### Task instructions
Begin at the line below that has "RELAY3 pin IN1: GP0 -> GP14" and stop after the line that has "IMU pin INT: 12 -> A5". Please restate only those lines, word for word.

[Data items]
Content starts
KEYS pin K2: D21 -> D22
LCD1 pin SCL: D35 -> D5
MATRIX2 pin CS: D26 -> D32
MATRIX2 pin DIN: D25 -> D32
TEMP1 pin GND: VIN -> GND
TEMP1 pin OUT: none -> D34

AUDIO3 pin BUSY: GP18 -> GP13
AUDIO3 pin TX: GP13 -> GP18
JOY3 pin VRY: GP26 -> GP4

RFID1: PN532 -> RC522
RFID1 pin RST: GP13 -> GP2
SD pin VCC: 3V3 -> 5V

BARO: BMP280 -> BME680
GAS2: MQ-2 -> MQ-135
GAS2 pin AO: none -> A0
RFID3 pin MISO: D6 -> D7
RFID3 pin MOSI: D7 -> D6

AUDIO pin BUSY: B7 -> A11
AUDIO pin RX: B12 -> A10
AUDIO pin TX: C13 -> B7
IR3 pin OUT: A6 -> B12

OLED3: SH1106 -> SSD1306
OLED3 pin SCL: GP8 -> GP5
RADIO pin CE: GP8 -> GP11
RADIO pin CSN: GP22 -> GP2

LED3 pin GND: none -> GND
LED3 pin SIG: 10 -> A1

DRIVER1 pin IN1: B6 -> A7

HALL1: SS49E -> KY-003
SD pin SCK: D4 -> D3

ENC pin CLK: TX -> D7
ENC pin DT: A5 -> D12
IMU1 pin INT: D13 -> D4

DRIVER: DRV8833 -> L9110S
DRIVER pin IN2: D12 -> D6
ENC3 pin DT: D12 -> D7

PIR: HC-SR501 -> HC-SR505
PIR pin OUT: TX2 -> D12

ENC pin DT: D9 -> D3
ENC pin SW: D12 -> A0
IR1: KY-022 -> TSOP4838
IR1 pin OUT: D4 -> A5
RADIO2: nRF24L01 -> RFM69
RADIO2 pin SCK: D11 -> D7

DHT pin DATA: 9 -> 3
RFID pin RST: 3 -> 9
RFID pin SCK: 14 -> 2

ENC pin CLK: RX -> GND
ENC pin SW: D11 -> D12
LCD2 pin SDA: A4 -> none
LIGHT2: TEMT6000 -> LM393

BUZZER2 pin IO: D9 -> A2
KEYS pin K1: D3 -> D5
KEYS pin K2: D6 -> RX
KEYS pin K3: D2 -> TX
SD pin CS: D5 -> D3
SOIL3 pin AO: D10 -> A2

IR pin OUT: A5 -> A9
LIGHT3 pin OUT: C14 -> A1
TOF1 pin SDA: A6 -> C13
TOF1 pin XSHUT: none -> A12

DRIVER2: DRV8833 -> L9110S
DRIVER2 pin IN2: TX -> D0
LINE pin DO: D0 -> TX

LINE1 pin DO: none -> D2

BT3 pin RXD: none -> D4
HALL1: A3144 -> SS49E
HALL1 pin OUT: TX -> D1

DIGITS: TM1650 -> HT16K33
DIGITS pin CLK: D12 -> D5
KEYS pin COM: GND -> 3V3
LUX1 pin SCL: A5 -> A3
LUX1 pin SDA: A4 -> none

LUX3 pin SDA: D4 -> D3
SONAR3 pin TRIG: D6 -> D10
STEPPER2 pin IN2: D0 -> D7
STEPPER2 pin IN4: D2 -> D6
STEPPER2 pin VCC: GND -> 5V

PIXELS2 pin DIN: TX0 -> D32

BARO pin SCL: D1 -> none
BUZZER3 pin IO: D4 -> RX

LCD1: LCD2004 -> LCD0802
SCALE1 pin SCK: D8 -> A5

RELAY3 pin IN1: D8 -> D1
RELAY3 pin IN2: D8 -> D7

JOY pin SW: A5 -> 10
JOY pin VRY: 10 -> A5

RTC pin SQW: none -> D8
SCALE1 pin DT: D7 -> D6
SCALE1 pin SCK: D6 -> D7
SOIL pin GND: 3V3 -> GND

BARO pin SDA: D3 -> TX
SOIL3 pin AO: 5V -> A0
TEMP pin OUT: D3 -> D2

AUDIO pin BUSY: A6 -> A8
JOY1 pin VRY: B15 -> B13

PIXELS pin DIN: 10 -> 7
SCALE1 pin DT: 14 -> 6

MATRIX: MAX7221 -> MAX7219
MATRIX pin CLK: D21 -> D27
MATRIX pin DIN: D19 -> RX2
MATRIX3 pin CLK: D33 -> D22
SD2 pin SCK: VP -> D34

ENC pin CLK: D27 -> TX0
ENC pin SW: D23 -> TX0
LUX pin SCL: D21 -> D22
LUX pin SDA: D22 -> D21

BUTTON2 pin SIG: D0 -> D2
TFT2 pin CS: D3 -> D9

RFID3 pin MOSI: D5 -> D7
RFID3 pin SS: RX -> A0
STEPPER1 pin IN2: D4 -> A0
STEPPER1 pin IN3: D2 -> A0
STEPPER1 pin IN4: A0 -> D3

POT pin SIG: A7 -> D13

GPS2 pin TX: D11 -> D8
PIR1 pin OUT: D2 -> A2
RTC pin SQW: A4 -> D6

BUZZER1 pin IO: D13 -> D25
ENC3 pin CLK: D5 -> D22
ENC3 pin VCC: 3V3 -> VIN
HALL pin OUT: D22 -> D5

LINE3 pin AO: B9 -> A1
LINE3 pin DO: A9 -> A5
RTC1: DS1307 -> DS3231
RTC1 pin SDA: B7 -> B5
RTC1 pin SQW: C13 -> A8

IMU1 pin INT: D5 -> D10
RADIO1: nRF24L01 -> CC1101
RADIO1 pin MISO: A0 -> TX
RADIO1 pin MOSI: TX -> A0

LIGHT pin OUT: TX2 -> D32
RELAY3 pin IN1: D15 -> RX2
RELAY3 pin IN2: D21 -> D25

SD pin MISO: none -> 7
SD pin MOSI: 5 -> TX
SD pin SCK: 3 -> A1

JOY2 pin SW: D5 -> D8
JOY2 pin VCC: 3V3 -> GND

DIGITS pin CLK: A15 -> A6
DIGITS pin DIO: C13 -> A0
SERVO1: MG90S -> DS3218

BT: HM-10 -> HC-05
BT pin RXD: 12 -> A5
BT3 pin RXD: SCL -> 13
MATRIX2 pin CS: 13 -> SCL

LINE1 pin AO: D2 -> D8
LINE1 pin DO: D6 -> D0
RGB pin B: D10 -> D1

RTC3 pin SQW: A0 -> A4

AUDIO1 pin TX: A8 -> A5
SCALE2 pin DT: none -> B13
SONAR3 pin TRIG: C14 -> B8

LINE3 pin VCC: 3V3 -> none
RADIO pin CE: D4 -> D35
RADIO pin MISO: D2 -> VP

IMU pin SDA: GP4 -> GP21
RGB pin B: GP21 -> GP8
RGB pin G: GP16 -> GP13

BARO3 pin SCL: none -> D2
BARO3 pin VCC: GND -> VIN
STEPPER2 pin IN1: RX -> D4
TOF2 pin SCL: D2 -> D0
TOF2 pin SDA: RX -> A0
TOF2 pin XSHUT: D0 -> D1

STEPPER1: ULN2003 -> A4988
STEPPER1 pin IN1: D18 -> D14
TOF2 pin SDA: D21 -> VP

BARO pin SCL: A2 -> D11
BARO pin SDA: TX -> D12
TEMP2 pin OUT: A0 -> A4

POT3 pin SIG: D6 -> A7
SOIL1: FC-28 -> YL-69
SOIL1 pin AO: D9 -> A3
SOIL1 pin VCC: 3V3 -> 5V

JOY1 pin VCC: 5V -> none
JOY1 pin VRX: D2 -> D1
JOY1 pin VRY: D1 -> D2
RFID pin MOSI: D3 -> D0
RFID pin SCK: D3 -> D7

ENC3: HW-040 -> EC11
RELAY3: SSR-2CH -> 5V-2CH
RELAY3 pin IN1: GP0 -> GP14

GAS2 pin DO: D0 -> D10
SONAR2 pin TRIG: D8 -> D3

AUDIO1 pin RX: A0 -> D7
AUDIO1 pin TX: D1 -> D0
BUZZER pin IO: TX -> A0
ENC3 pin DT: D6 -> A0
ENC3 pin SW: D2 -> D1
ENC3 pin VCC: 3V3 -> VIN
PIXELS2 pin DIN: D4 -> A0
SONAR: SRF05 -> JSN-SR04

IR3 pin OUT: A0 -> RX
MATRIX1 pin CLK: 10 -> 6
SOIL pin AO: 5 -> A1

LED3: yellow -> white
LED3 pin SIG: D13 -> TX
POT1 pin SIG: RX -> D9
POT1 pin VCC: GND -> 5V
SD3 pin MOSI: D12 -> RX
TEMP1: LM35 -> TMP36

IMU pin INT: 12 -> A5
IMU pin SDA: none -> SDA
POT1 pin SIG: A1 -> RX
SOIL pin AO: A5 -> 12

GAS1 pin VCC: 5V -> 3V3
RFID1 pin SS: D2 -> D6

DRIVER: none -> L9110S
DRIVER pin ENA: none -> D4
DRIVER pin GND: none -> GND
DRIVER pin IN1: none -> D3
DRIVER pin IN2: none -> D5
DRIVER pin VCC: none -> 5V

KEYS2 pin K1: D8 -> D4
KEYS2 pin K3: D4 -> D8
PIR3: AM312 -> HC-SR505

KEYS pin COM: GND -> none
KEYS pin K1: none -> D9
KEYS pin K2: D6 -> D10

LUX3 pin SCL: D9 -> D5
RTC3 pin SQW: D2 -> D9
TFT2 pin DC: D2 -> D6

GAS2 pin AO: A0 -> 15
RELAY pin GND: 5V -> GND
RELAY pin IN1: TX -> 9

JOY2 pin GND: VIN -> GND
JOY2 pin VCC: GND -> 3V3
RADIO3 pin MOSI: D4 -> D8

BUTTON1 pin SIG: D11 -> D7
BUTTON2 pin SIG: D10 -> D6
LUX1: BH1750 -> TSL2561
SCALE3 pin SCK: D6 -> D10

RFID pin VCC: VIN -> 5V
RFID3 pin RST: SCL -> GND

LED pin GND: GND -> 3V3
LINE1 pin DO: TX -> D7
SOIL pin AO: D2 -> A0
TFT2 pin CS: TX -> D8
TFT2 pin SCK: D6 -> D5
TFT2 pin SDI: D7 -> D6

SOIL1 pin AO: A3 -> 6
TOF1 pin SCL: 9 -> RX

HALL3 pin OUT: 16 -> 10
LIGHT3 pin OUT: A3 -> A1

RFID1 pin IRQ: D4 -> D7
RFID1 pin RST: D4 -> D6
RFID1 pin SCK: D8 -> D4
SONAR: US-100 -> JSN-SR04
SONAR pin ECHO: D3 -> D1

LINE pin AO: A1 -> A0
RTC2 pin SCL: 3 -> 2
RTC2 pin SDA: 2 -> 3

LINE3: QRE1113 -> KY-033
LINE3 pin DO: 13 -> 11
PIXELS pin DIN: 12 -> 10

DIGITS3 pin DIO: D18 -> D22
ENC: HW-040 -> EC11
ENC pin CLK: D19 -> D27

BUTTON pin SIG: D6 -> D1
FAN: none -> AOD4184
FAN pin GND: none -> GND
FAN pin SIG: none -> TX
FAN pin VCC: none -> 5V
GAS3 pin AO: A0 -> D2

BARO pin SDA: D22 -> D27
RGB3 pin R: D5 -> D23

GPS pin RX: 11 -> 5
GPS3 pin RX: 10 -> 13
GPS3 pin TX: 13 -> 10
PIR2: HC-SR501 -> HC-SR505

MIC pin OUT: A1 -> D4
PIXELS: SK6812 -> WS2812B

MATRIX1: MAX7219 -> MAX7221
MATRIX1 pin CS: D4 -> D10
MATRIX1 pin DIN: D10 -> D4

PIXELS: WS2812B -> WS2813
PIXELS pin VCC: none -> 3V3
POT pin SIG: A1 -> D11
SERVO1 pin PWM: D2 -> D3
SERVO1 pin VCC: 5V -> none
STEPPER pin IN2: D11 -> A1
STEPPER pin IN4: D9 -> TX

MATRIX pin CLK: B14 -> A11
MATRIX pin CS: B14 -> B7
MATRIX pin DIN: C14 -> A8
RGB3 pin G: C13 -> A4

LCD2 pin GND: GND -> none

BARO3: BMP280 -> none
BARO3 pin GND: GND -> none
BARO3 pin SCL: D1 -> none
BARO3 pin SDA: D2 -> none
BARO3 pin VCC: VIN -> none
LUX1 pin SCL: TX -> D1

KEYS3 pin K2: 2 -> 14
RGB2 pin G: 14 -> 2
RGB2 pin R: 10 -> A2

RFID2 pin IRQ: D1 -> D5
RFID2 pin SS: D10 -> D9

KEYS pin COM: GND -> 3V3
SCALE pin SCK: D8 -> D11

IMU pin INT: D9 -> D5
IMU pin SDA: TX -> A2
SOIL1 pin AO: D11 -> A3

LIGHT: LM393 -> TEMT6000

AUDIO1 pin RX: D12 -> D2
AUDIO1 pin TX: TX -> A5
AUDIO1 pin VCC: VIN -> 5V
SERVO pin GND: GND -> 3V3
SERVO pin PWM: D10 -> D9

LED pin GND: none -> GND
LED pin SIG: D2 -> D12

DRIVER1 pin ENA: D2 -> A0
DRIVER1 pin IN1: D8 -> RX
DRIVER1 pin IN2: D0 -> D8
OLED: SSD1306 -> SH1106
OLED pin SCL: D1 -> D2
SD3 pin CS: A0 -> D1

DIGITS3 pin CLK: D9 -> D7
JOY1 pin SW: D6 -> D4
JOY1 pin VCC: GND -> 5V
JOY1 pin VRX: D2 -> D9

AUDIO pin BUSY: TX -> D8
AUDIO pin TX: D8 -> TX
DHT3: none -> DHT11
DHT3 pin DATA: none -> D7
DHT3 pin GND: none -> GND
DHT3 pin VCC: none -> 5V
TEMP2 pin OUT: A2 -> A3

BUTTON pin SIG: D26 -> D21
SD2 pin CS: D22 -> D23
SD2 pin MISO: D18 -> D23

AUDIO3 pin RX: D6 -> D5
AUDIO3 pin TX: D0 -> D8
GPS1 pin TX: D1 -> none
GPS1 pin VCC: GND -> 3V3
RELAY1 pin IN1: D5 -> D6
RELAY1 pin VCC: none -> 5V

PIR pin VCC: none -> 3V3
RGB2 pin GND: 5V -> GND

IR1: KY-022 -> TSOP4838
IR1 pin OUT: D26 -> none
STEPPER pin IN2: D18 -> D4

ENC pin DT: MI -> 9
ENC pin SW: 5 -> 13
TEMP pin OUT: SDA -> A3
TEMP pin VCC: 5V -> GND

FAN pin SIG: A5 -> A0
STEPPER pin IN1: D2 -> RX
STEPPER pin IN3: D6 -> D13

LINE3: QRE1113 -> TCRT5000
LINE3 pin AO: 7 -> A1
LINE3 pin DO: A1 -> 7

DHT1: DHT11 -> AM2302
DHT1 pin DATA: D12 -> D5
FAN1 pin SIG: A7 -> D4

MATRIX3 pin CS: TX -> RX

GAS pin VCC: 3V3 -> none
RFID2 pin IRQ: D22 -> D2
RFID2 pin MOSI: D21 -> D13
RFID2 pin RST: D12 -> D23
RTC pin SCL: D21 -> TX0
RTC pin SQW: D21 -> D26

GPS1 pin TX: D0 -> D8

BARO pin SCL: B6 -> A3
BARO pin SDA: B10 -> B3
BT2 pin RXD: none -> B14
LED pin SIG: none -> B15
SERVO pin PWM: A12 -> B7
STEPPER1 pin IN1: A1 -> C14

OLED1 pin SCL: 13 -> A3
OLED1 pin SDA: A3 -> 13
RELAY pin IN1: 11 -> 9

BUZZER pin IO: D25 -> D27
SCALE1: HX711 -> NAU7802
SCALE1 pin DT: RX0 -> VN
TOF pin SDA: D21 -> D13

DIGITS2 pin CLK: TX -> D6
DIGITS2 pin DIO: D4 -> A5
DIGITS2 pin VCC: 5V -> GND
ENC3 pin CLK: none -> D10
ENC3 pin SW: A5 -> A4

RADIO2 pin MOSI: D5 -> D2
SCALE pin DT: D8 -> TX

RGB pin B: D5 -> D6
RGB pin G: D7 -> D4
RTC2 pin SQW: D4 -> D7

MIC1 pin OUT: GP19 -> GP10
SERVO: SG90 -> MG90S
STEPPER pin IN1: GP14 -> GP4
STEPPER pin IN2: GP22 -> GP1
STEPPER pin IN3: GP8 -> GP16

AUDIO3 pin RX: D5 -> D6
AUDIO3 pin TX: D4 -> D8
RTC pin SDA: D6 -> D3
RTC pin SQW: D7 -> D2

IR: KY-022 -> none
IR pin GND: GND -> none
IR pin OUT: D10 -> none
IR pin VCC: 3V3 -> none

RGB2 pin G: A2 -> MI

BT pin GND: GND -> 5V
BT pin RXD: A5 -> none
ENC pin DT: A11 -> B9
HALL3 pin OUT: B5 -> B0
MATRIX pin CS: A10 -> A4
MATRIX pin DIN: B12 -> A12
Content ends
### Result of this task
RELAY3 pin IN1: GP0 -> GP14

GAS2 pin DO: D0 -> D10
SONAR2 pin TRIG: D8 -> D3

AUDIO1 pin RX: A0 -> D7
AUDIO1 pin TX: D1 -> D0
BUZZER pin IO: TX -> A0
ENC3 pin DT: D6 -> A0
ENC3 pin SW: D2 -> D1
ENC3 pin VCC: 3V3 -> VIN
PIXELS2 pin DIN: D4 -> A0
SONAR: SRF05 -> JSN-SR04

IR3 pin OUT: A0 -> RX
MATRIX1 pin CLK: 10 -> 6
SOIL pin AO: 5 -> A1

LED3: yellow -> white
LED3 pin SIG: D13 -> TX
POT1 pin SIG: RX -> D9
POT1 pin VCC: GND -> 5V
SD3 pin MOSI: D12 -> RX
TEMP1: LM35 -> TMP36

IMU pin INT: 12 -> A5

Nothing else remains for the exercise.